◆ Try it
Look through the records below for the line holding "PINK STACKING TOY". Write it out exactly, with each following line through the line holding "camera: 150 degrees left, 5 degrees down".

─── Data to process

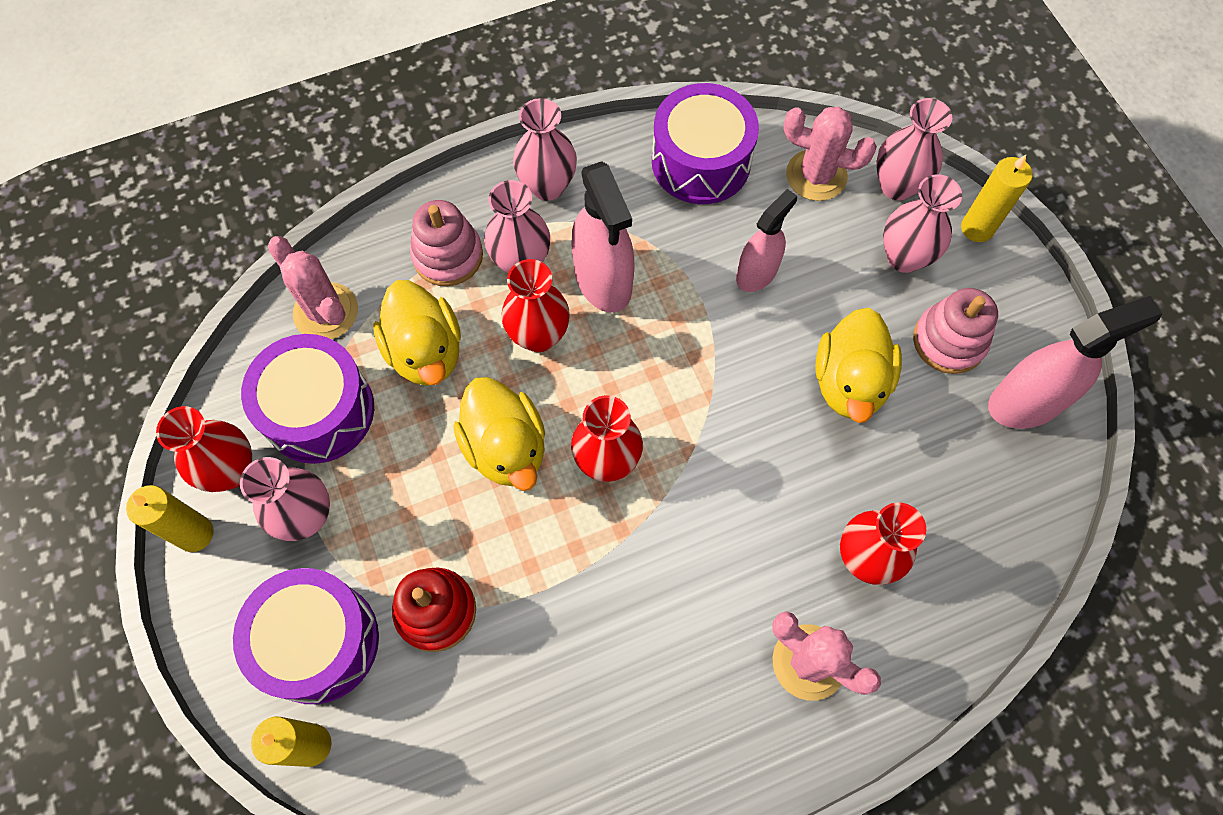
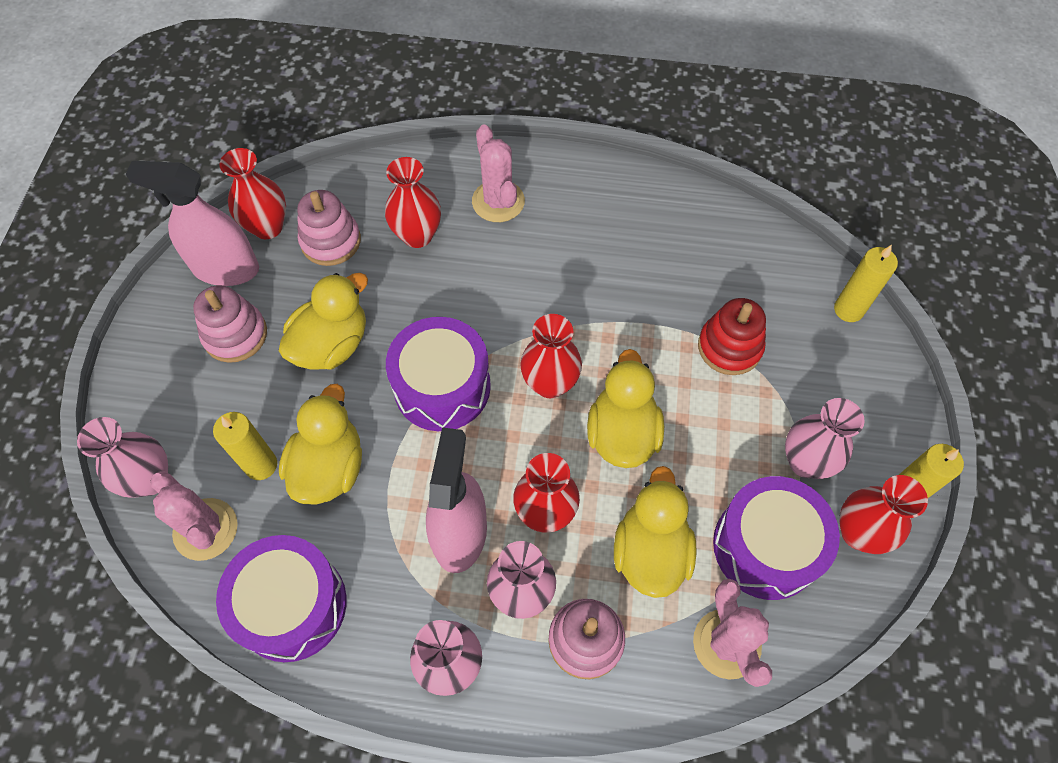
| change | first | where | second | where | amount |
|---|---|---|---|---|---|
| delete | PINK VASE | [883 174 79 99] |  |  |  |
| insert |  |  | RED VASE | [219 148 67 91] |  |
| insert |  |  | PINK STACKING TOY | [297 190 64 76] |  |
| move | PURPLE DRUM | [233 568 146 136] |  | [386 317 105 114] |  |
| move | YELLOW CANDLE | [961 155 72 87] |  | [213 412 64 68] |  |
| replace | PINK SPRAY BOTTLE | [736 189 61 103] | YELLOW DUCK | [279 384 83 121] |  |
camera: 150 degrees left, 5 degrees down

──────
─── Data to process

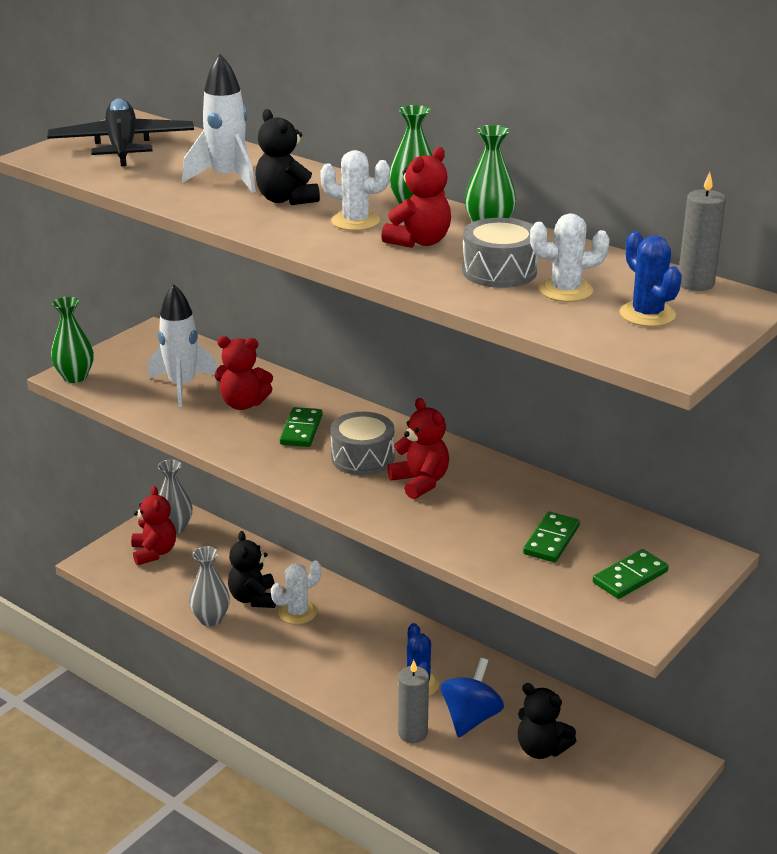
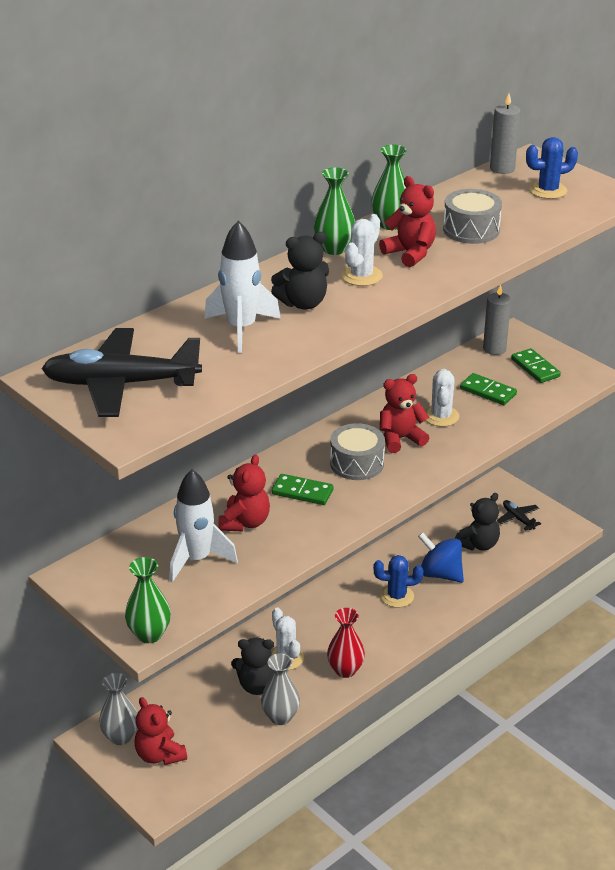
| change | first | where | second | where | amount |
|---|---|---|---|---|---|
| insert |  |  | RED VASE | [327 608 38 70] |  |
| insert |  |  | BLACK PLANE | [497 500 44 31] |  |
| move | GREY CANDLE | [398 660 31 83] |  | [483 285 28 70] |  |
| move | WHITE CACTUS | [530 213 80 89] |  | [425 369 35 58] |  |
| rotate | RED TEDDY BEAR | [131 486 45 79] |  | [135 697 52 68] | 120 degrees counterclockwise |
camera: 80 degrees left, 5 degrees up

──────

◆ Solution to this problem
| insert |  |  | PINK STACKING TOY | [297 190 64 76] |  |
| move | PURPLE DRUM | [233 568 146 136] |  | [386 317 105 114] |  |
| move | YELLOW CANDLE | [961 155 72 87] |  | [213 412 64 68] |  |
| replace | PINK SPRAY BOTTLE | [736 189 61 103] | YELLOW DUCK | [279 384 83 121] |  |
camera: 150 degrees left, 5 degrees down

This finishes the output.